__Available data__

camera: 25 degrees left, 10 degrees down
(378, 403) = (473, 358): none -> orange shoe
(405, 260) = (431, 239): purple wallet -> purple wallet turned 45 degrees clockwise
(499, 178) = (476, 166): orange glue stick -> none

* * *

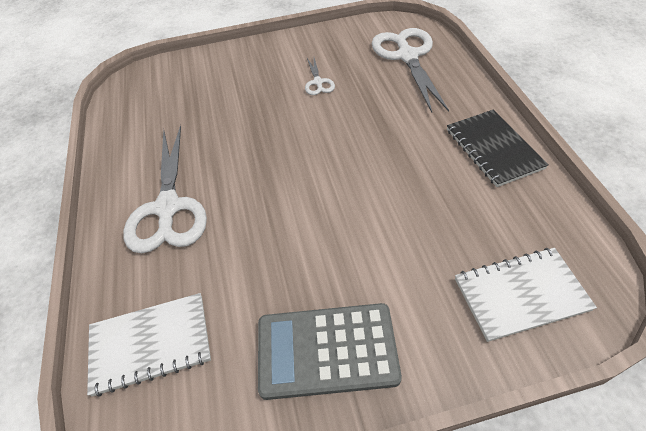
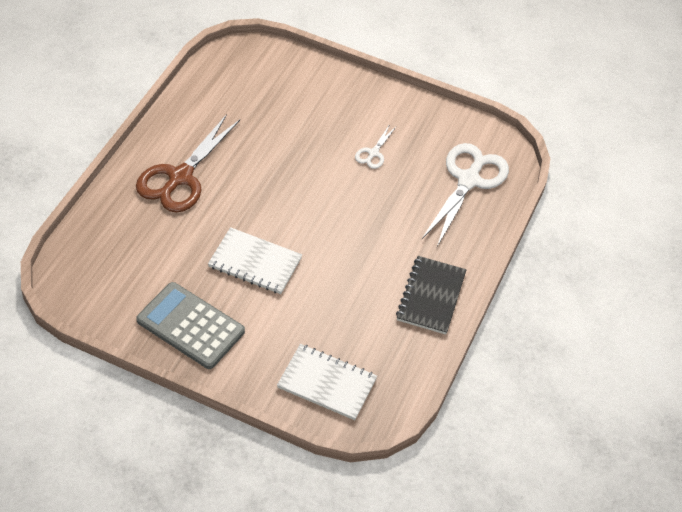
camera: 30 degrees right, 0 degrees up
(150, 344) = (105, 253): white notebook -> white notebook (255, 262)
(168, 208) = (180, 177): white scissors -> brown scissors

--

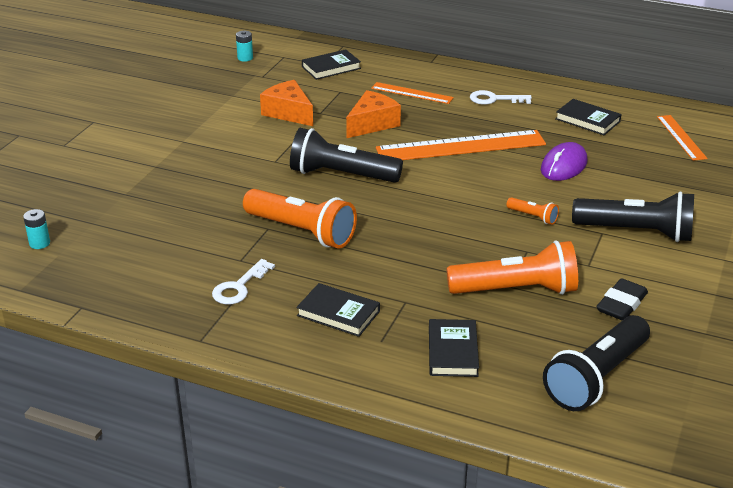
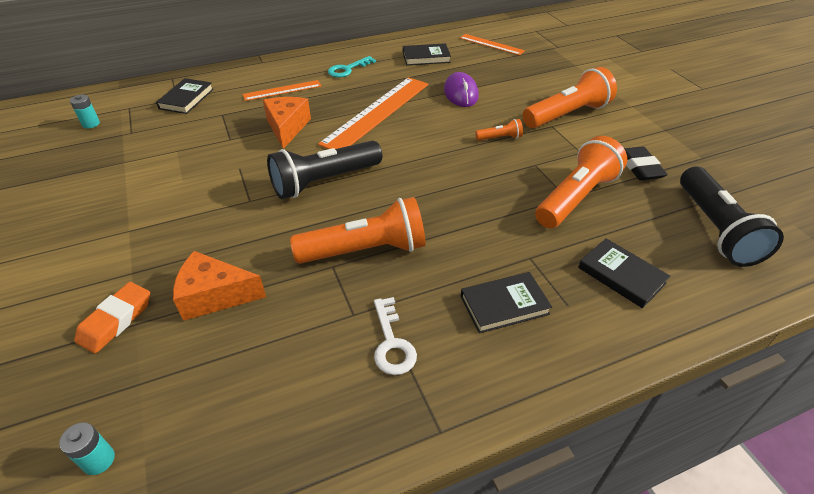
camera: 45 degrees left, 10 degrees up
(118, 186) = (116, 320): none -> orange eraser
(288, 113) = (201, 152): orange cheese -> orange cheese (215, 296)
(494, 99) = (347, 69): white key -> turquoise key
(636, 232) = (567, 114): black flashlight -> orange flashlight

__To do__
Give again, word for word, every line of the listing above from the one with "(118, 186) = (116, 320): none" to the one with "(636, 232) = (567, 114): black", both inclusive, and nothing beyond them.

__Response for this exercise__
(118, 186) = (116, 320): none -> orange eraser
(288, 113) = (201, 152): orange cheese -> orange cheese (215, 296)
(494, 99) = (347, 69): white key -> turquoise key
(636, 232) = (567, 114): black flashlight -> orange flashlight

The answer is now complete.